EXERCISE INSTRUCTIONS. Look in the material below for the line holding "C4: 220pF (GND, LIGHT) -> 470pF (GND, LIGHT)". Set it down exactly, with each later line up to and including the line holding "U2 pin CH1: LOAD -> none".

AVAILABLE DATA.
▬▬▬

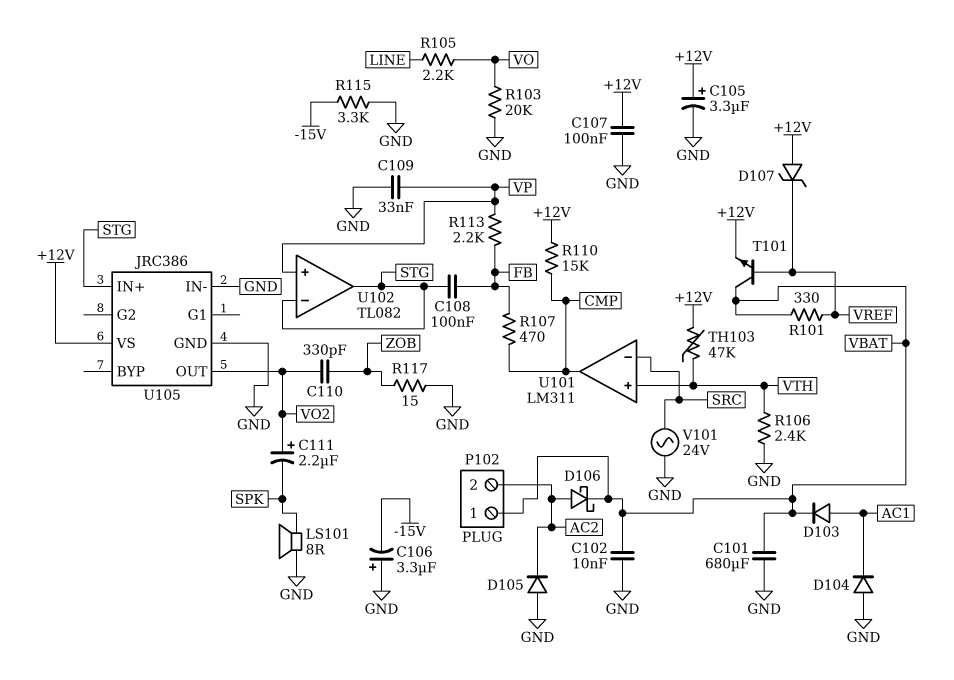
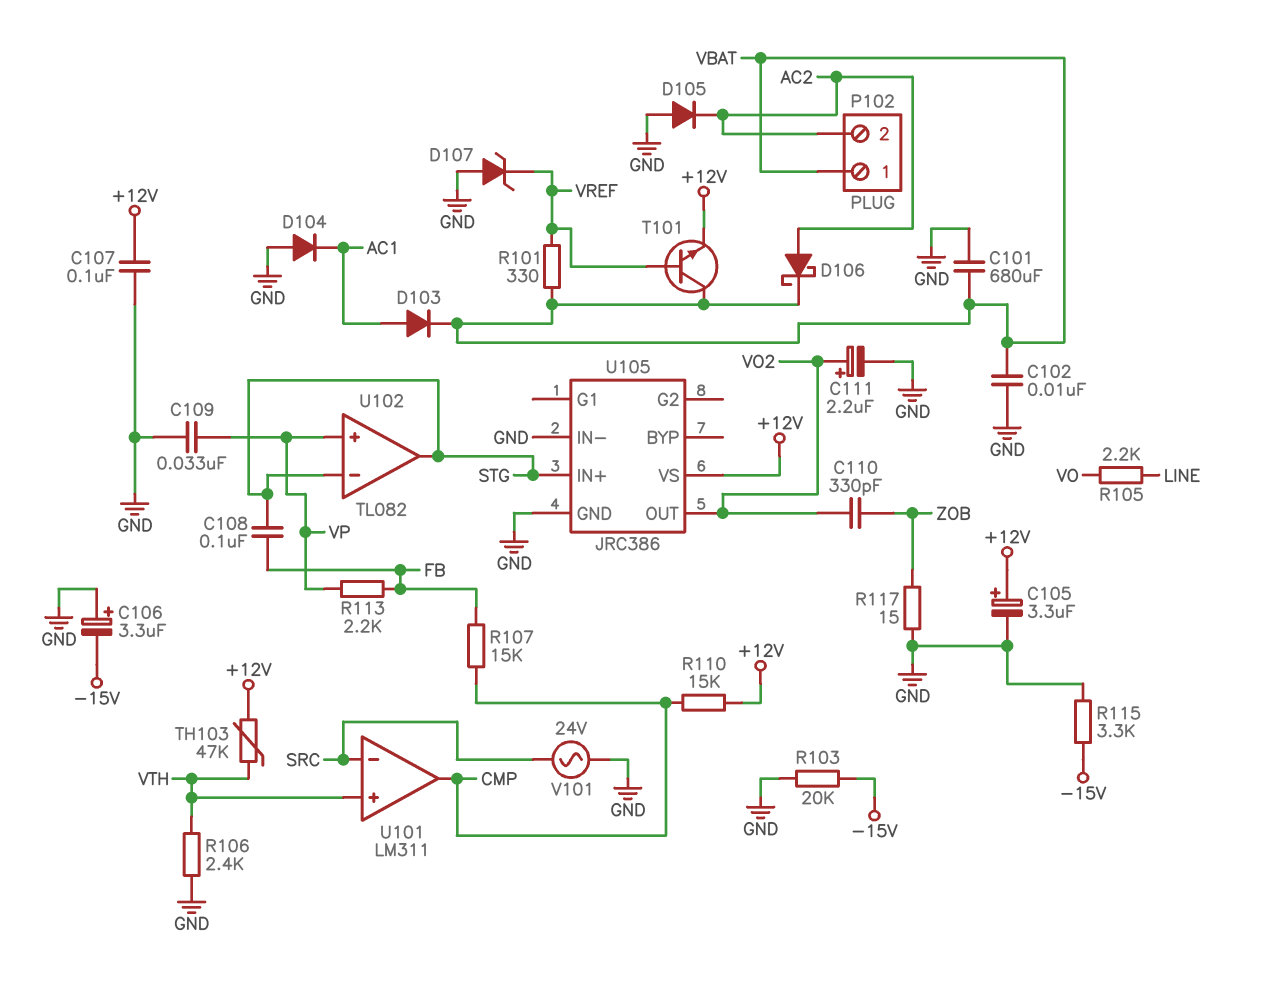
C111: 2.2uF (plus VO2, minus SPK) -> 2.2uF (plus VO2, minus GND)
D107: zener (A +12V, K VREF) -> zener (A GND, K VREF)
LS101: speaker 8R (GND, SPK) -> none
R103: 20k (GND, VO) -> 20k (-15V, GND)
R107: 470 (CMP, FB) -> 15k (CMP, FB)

▬▬▬

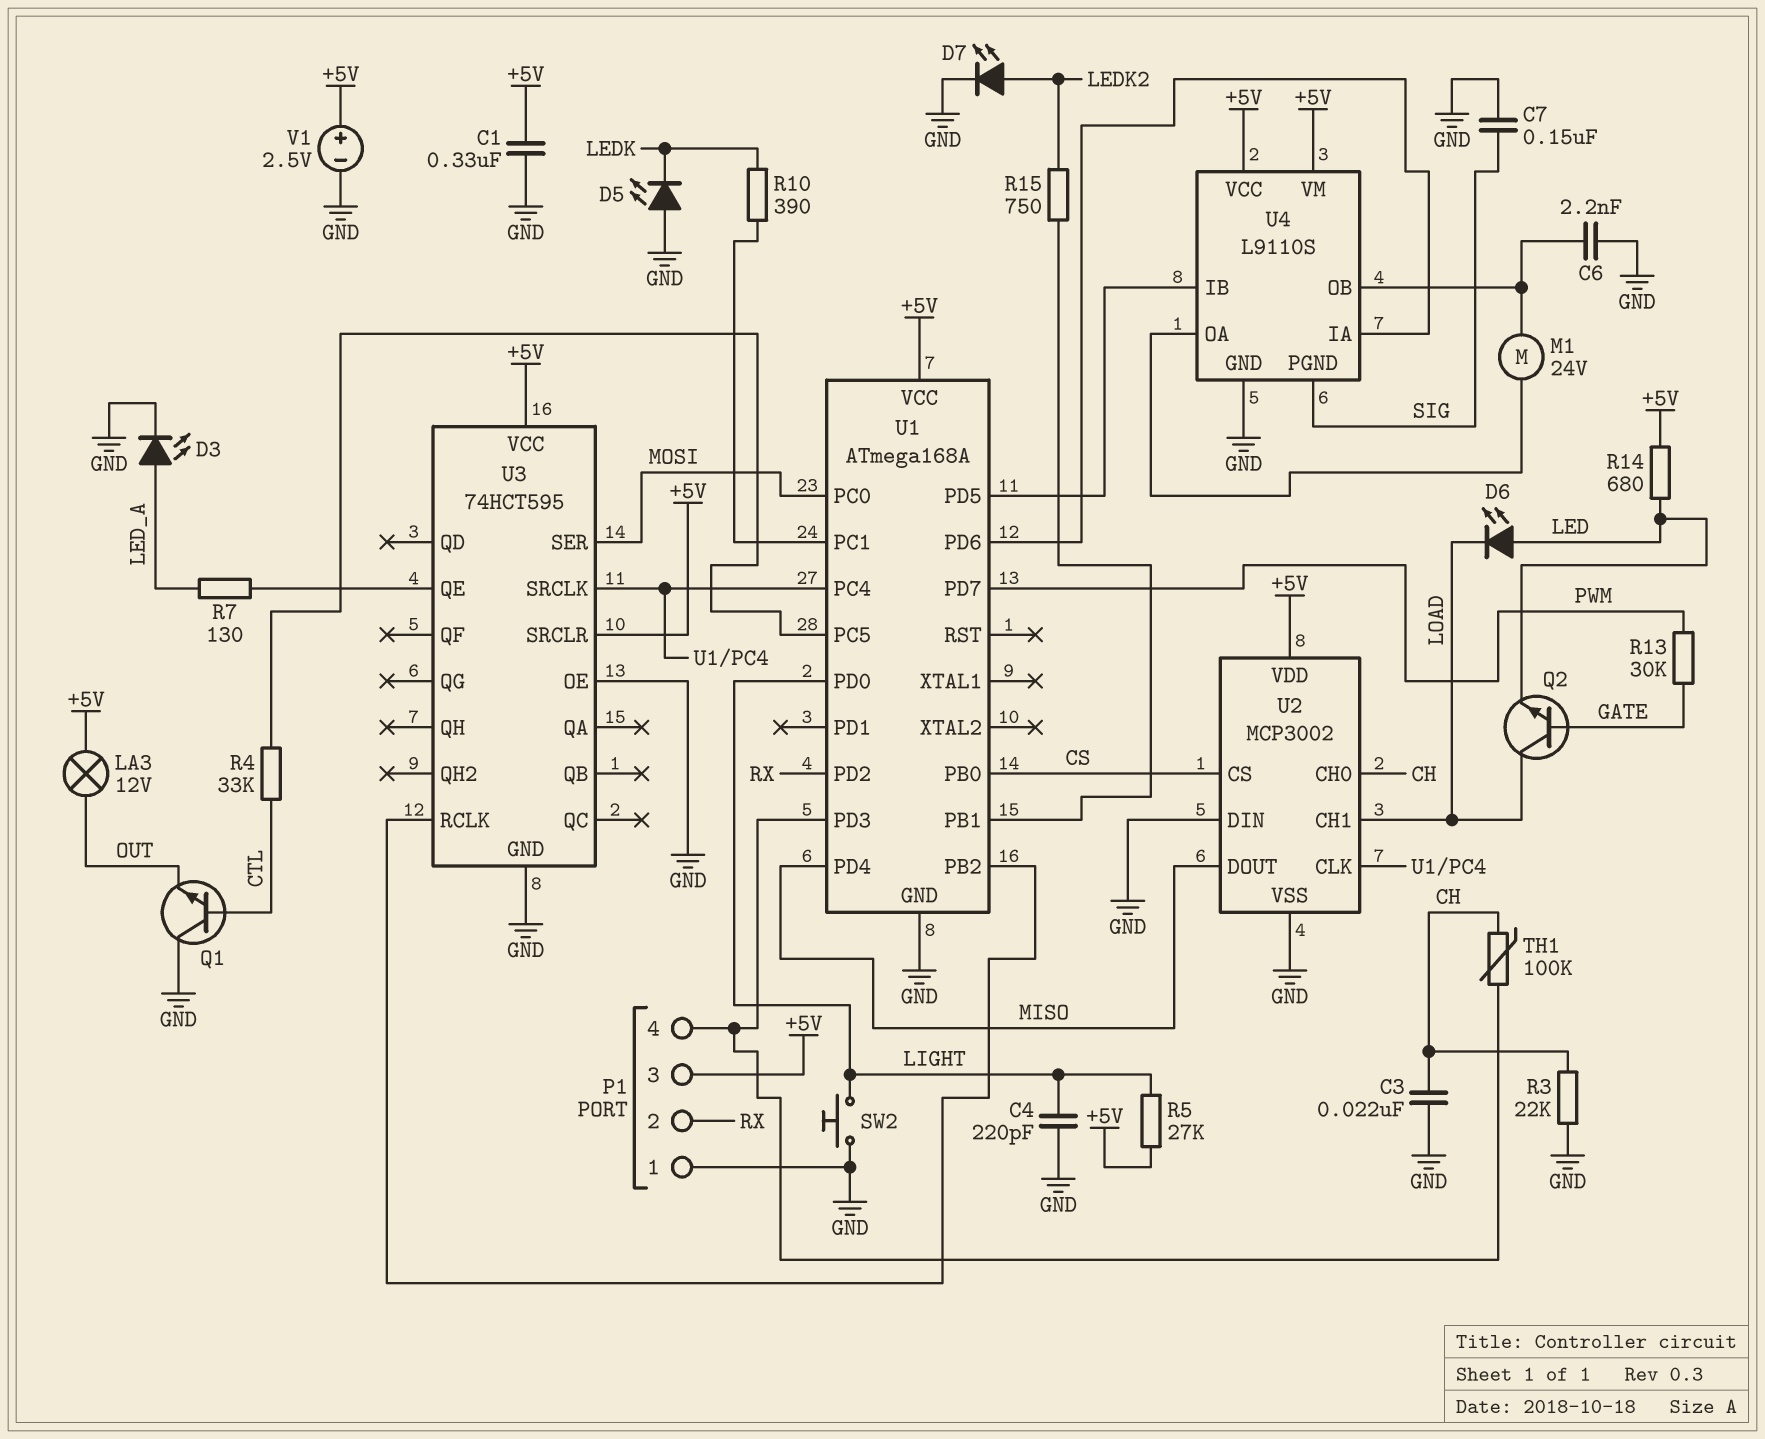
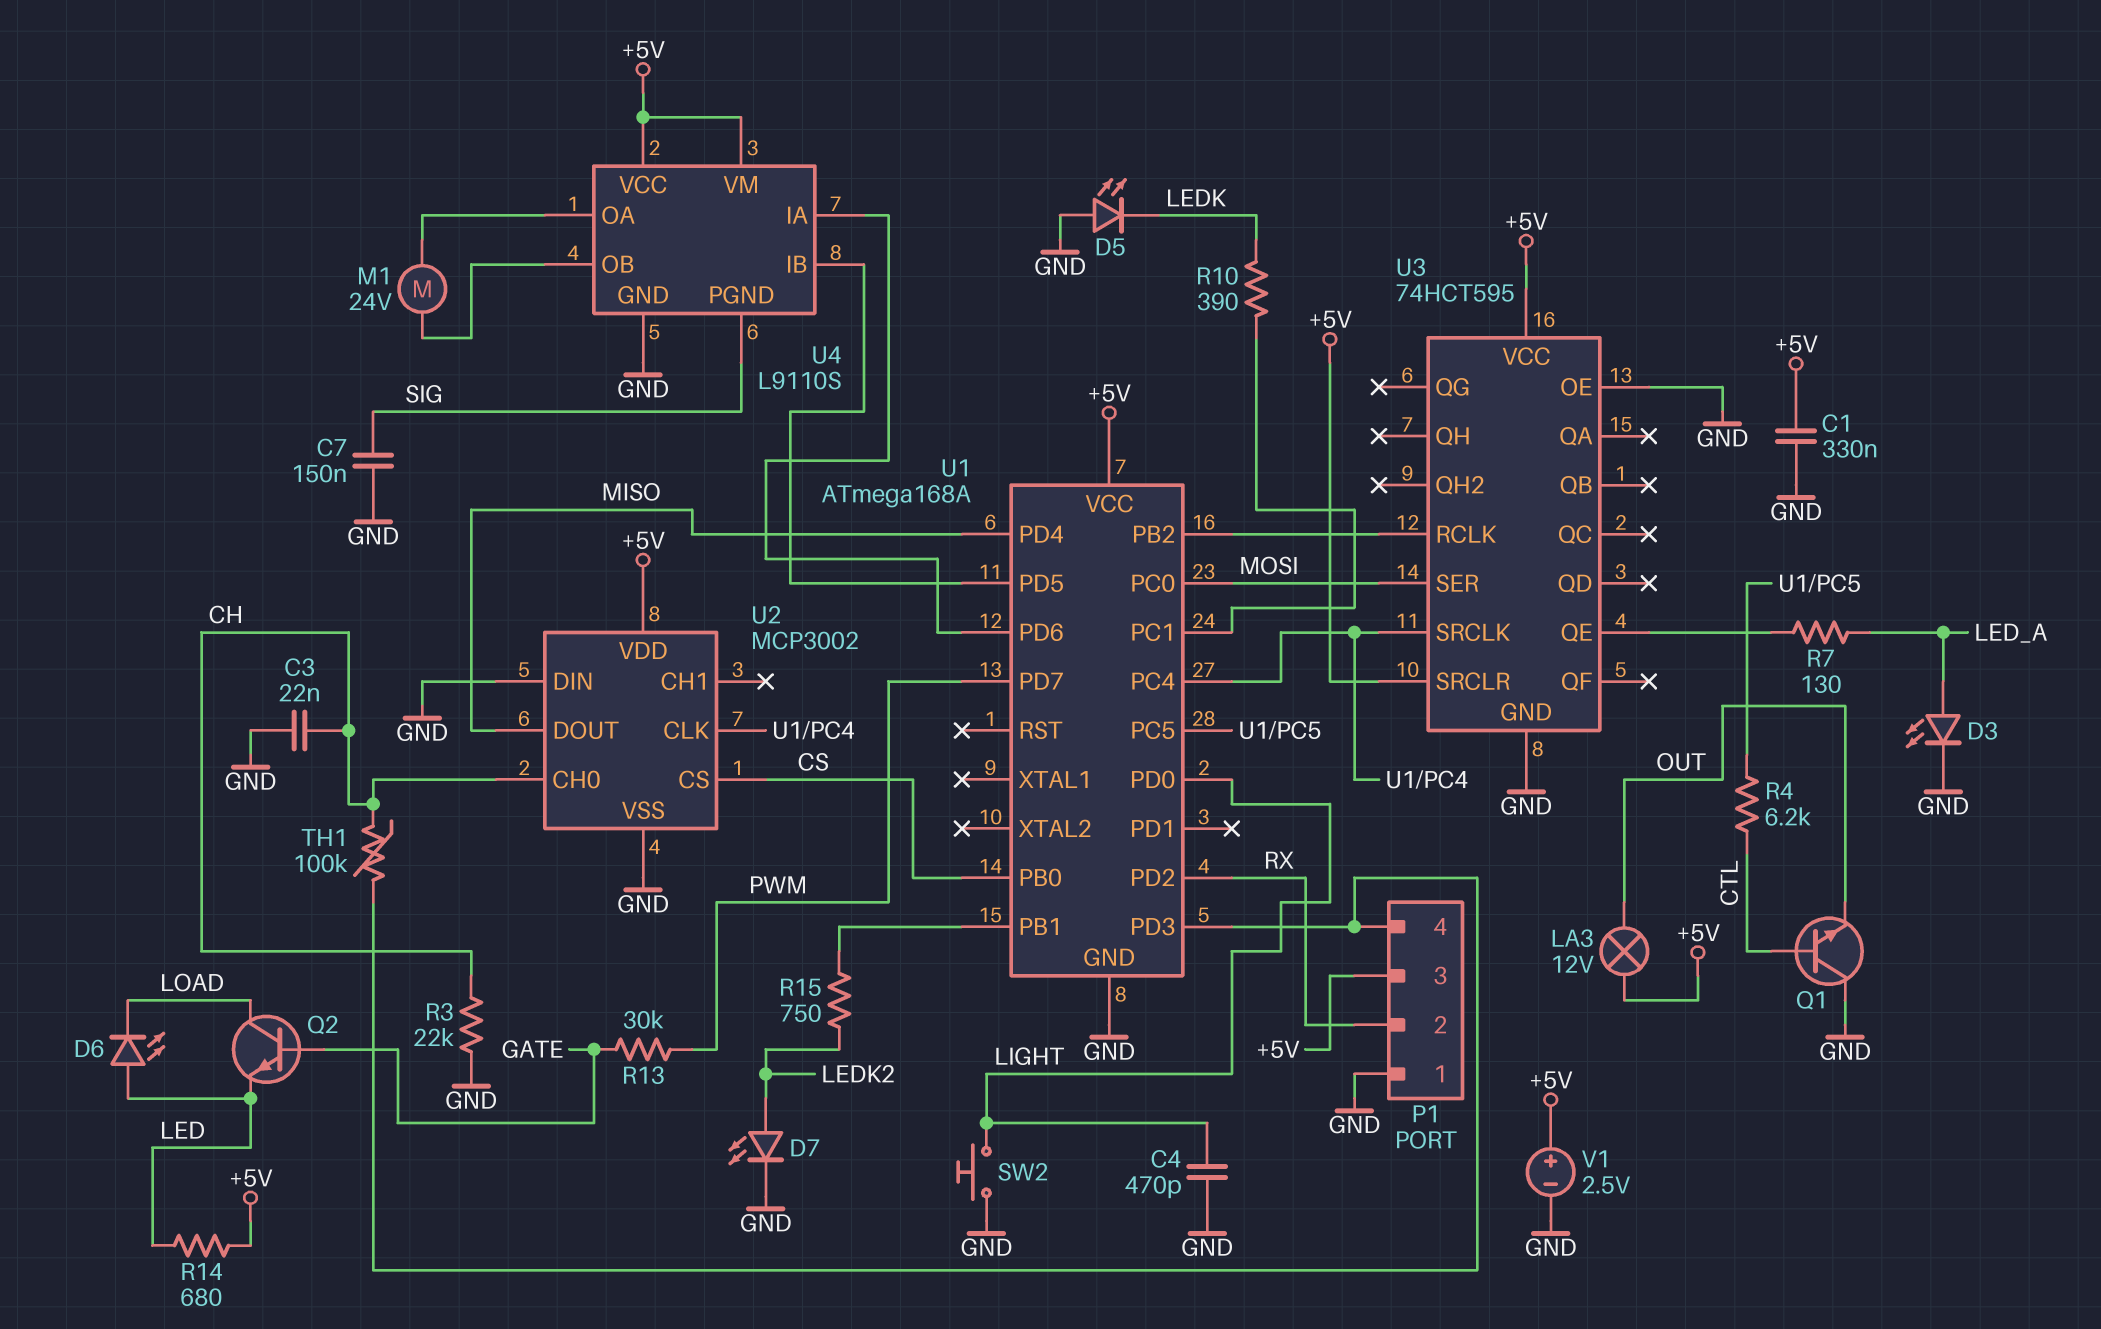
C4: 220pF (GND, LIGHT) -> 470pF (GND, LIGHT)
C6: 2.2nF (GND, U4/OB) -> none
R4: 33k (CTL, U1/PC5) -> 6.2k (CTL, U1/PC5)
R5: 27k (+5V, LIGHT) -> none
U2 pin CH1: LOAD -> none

▬▬▬

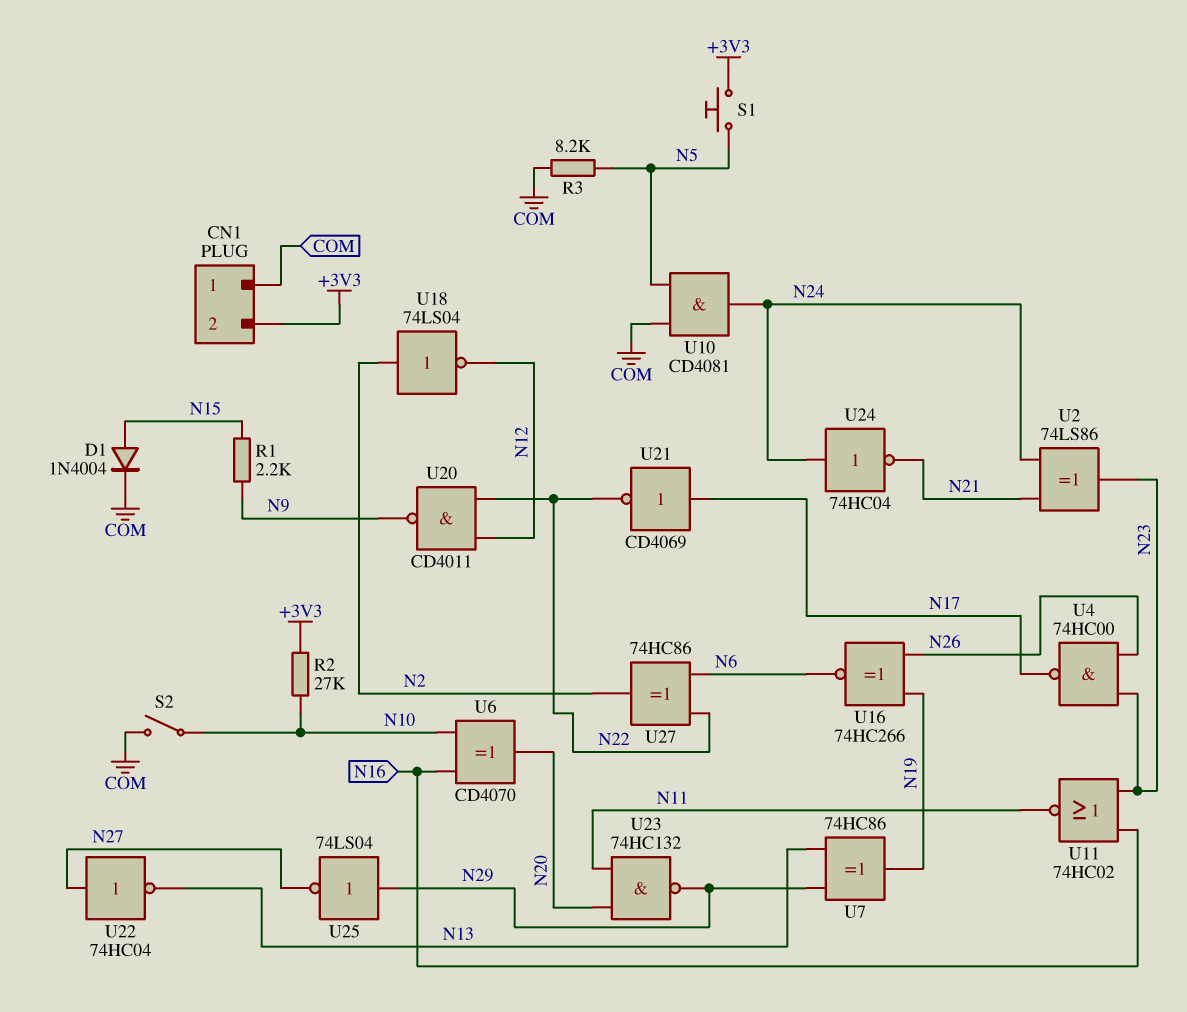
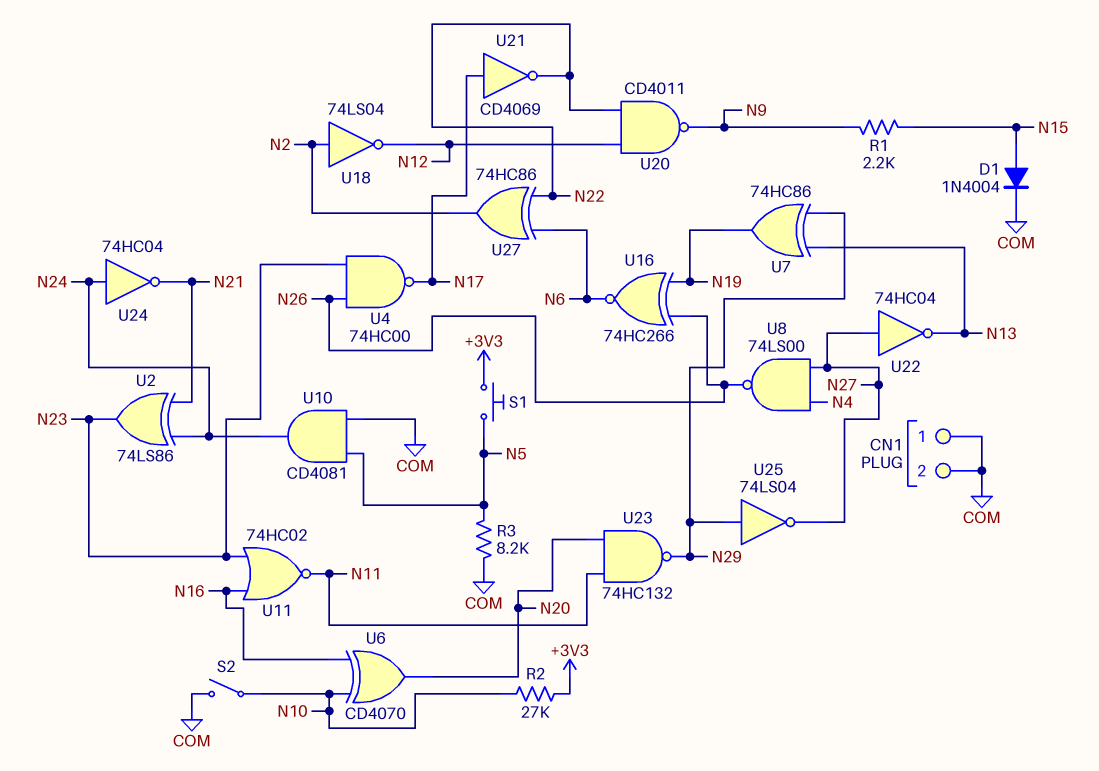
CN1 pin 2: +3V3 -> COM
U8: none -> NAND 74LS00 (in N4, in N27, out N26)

▬▬▬

PROBLEM SOLUTION.
C4: 220pF (GND, LIGHT) -> 470pF (GND, LIGHT)
C6: 2.2nF (GND, U4/OB) -> none
R4: 33k (CTL, U1/PC5) -> 6.2k (CTL, U1/PC5)
R5: 27k (+5V, LIGHT) -> none
U2 pin CH1: LOAD -> none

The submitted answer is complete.